What the task asks:
Restate word for word the lines of the material below, from the line with "C1: 47nF (-5V, 3V3) -> 47nF (-5V, GND)" to the line with "V2: 12V (plus", both lines included, and no others.

Data supplied:
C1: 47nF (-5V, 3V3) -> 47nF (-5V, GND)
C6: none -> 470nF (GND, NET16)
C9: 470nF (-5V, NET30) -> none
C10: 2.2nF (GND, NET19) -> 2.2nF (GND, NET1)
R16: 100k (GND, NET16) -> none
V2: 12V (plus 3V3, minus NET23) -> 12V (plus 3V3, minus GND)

--

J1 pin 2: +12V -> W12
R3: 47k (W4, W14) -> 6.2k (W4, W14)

Task result:
C1: 47nF (-5V, 3V3) -> 47nF (-5V, GND)
C6: none -> 470nF (GND, NET16)
C9: 470nF (-5V, NET30) -> none
C10: 2.2nF (GND, NET19) -> 2.2nF (GND, NET1)
R16: 100k (GND, NET16) -> none
V2: 12V (plus 3V3, minus NET23) -> 12V (plus 3V3, minus GND)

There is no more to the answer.